(Beginning of Data in this exercise)
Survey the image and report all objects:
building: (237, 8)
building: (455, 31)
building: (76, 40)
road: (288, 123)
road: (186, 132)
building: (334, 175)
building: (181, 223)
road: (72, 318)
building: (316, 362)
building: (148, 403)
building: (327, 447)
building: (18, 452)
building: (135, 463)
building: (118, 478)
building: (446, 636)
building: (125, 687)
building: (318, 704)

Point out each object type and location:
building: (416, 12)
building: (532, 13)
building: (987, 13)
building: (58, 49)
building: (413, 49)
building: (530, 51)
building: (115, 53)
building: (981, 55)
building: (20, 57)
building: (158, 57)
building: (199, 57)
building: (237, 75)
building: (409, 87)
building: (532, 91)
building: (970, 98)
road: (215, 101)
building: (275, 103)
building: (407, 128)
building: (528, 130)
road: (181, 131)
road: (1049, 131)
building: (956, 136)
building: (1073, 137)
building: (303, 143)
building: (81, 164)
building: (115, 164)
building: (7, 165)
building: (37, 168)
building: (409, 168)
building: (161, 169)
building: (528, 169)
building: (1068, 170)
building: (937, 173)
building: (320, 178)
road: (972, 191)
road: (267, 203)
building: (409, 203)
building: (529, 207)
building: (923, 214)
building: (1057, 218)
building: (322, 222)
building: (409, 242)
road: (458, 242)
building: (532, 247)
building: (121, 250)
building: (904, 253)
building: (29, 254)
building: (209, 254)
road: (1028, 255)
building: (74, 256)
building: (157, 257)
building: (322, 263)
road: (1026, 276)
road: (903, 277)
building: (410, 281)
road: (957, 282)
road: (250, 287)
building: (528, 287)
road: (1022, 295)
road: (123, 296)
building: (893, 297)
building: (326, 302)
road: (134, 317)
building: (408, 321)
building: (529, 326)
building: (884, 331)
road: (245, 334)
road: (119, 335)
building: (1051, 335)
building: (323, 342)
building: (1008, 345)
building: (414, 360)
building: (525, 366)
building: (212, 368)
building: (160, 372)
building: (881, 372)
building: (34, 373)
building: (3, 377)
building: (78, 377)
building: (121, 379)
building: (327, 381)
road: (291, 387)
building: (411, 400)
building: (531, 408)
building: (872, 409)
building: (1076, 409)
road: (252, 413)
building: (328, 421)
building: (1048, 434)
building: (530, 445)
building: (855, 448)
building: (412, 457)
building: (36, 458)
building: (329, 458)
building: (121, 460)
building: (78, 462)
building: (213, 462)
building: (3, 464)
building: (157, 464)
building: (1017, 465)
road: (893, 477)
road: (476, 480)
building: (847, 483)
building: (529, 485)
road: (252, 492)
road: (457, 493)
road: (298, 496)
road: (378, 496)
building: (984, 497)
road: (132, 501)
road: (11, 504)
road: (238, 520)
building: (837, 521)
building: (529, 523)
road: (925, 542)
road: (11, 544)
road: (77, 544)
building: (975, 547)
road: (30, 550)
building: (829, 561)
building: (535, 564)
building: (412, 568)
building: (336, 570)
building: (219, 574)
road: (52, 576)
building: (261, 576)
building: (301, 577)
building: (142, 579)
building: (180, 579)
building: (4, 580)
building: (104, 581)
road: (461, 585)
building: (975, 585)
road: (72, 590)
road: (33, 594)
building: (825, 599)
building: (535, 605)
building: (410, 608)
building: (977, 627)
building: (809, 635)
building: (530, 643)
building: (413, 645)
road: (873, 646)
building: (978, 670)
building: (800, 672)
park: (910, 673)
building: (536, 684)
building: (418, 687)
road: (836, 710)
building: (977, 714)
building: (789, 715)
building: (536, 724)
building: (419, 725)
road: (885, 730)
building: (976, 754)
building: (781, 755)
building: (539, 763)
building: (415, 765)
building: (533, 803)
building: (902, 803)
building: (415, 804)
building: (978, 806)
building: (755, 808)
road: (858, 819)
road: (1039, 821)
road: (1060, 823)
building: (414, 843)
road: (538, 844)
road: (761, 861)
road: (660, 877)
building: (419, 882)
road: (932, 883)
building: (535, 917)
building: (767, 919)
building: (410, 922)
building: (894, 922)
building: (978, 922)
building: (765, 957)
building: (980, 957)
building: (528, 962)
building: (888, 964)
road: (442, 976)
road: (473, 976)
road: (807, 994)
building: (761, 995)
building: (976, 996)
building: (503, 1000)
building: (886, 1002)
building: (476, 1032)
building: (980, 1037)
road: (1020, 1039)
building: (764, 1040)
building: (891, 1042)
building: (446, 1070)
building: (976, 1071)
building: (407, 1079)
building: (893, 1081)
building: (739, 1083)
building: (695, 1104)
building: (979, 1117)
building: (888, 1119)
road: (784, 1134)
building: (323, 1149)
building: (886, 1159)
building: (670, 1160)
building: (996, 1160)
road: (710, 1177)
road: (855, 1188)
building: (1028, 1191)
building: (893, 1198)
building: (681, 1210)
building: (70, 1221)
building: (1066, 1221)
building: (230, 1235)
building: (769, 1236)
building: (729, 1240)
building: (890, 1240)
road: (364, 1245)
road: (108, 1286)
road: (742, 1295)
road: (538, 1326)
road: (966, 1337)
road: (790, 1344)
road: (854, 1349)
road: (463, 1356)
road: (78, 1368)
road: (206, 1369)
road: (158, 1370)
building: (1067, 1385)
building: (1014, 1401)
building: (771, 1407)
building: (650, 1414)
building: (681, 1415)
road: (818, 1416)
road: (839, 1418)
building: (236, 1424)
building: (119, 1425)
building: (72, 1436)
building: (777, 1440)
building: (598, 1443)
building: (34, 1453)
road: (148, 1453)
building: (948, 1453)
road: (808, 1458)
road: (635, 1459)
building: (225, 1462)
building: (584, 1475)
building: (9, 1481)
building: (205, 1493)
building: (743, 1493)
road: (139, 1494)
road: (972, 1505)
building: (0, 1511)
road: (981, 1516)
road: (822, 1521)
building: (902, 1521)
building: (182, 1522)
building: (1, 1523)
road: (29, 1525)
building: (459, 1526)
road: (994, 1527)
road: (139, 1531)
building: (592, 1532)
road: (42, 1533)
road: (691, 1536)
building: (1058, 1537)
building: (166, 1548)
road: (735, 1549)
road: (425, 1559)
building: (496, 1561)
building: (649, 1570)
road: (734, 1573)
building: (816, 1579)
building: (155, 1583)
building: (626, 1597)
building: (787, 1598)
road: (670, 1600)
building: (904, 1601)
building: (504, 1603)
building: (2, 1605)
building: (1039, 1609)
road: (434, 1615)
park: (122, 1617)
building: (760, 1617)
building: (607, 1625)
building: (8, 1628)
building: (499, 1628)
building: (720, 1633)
(End of Data in this exercise)
* Brief *
The output should be the entire listing, exactly as it is.

* Exercise solution *
Survey the image and report all objects:
building: (237, 8)
building: (455, 31)
building: (76, 40)
road: (288, 123)
road: (186, 132)
building: (334, 175)
building: (181, 223)
road: (72, 318)
building: (316, 362)
building: (148, 403)
building: (327, 447)
building: (18, 452)
building: (135, 463)
building: (118, 478)
building: (446, 636)
building: (125, 687)
building: (318, 704)

Point out each object type and location:
building: (416, 12)
building: (532, 13)
building: (987, 13)
building: (58, 49)
building: (413, 49)
building: (530, 51)
building: (115, 53)
building: (981, 55)
building: (20, 57)
building: (158, 57)
building: (199, 57)
building: (237, 75)
building: (409, 87)
building: (532, 91)
building: (970, 98)
road: (215, 101)
building: (275, 103)
building: (407, 128)
building: (528, 130)
road: (181, 131)
road: (1049, 131)
building: (956, 136)
building: (1073, 137)
building: (303, 143)
building: (81, 164)
building: (115, 164)
building: (7, 165)
building: (37, 168)
building: (409, 168)
building: (161, 169)
building: (528, 169)
building: (1068, 170)
building: (937, 173)
building: (320, 178)
road: (972, 191)
road: (267, 203)
building: (409, 203)
building: (529, 207)
building: (923, 214)
building: (1057, 218)
building: (322, 222)
building: (409, 242)
road: (458, 242)
building: (532, 247)
building: (121, 250)
building: (904, 253)
building: (29, 254)
building: (209, 254)
road: (1028, 255)
building: (74, 256)
building: (157, 257)
building: (322, 263)
road: (1026, 276)
road: (903, 277)
building: (410, 281)
road: (957, 282)
road: (250, 287)
building: (528, 287)
road: (1022, 295)
road: (123, 296)
building: (893, 297)
building: (326, 302)
road: (134, 317)
building: (408, 321)
building: (529, 326)
building: (884, 331)
road: (245, 334)
road: (119, 335)
building: (1051, 335)
building: (323, 342)
building: (1008, 345)
building: (414, 360)
building: (525, 366)
building: (212, 368)
building: (160, 372)
building: (881, 372)
building: (34, 373)
building: (3, 377)
building: (78, 377)
building: (121, 379)
building: (327, 381)
road: (291, 387)
building: (411, 400)
building: (531, 408)
building: (872, 409)
building: (1076, 409)
road: (252, 413)
building: (328, 421)
building: (1048, 434)
building: (530, 445)
building: (855, 448)
building: (412, 457)
building: (36, 458)
building: (329, 458)
building: (121, 460)
building: (78, 462)
building: (213, 462)
building: (3, 464)
building: (157, 464)
building: (1017, 465)
road: (893, 477)
road: (476, 480)
building: (847, 483)
building: (529, 485)
road: (252, 492)
road: (457, 493)
road: (298, 496)
road: (378, 496)
building: (984, 497)
road: (132, 501)
road: (11, 504)
road: (238, 520)
building: (837, 521)
building: (529, 523)
road: (925, 542)
road: (11, 544)
road: (77, 544)
building: (975, 547)
road: (30, 550)
building: (829, 561)
building: (535, 564)
building: (412, 568)
building: (336, 570)
building: (219, 574)
road: (52, 576)
building: (261, 576)
building: (301, 577)
building: (142, 579)
building: (180, 579)
building: (4, 580)
building: (104, 581)
road: (461, 585)
building: (975, 585)
road: (72, 590)
road: (33, 594)
building: (825, 599)
building: (535, 605)
building: (410, 608)
building: (977, 627)
building: (809, 635)
building: (530, 643)
building: (413, 645)
road: (873, 646)
building: (978, 670)
building: (800, 672)
park: (910, 673)
building: (536, 684)
building: (418, 687)
road: (836, 710)
building: (977, 714)
building: (789, 715)
building: (536, 724)
building: (419, 725)
road: (885, 730)
building: (976, 754)
building: (781, 755)
building: (539, 763)
building: (415, 765)
building: (533, 803)
building: (902, 803)
building: (415, 804)
building: (978, 806)
building: (755, 808)
road: (858, 819)
road: (1039, 821)
road: (1060, 823)
building: (414, 843)
road: (538, 844)
road: (761, 861)
road: (660, 877)
building: (419, 882)
road: (932, 883)
building: (535, 917)
building: (767, 919)
building: (410, 922)
building: (894, 922)
building: (978, 922)
building: (765, 957)
building: (980, 957)
building: (528, 962)
building: (888, 964)
road: (442, 976)
road: (473, 976)
road: (807, 994)
building: (761, 995)
building: (976, 996)
building: (503, 1000)
building: (886, 1002)
building: (476, 1032)
building: (980, 1037)
road: (1020, 1039)
building: (764, 1040)
building: (891, 1042)
building: (446, 1070)
building: (976, 1071)
building: (407, 1079)
building: (893, 1081)
building: (739, 1083)
building: (695, 1104)
building: (979, 1117)
building: (888, 1119)
road: (784, 1134)
building: (323, 1149)
building: (886, 1159)
building: (670, 1160)
building: (996, 1160)
road: (710, 1177)
road: (855, 1188)
building: (1028, 1191)
building: (893, 1198)
building: (681, 1210)
building: (70, 1221)
building: (1066, 1221)
building: (230, 1235)
building: (769, 1236)
building: (729, 1240)
building: (890, 1240)
road: (364, 1245)
road: (108, 1286)
road: (742, 1295)
road: (538, 1326)
road: (966, 1337)
road: (790, 1344)
road: (854, 1349)
road: (463, 1356)
road: (78, 1368)
road: (206, 1369)
road: (158, 1370)
building: (1067, 1385)
building: (1014, 1401)
building: (771, 1407)
building: (650, 1414)
building: (681, 1415)
road: (818, 1416)
road: (839, 1418)
building: (236, 1424)
building: (119, 1425)
building: (72, 1436)
building: (777, 1440)
building: (598, 1443)
building: (34, 1453)
road: (148, 1453)
building: (948, 1453)
road: (808, 1458)
road: (635, 1459)
building: (225, 1462)
building: (584, 1475)
building: (9, 1481)
building: (205, 1493)
building: (743, 1493)
road: (139, 1494)
road: (972, 1505)
building: (0, 1511)
road: (981, 1516)
road: (822, 1521)
building: (902, 1521)
building: (182, 1522)
building: (1, 1523)
road: (29, 1525)
building: (459, 1526)
road: (994, 1527)
road: (139, 1531)
building: (592, 1532)
road: (42, 1533)
road: (691, 1536)
building: (1058, 1537)
building: (166, 1548)
road: (735, 1549)
road: (425, 1559)
building: (496, 1561)
building: (649, 1570)
road: (734, 1573)
building: (816, 1579)
building: (155, 1583)
building: (626, 1597)
building: (787, 1598)
road: (670, 1600)
building: (904, 1601)
building: (504, 1603)
building: (2, 1605)
building: (1039, 1609)
road: (434, 1615)
park: (122, 1617)
building: (760, 1617)
building: (607, 1625)
building: (8, 1628)
building: (499, 1628)
building: (720, 1633)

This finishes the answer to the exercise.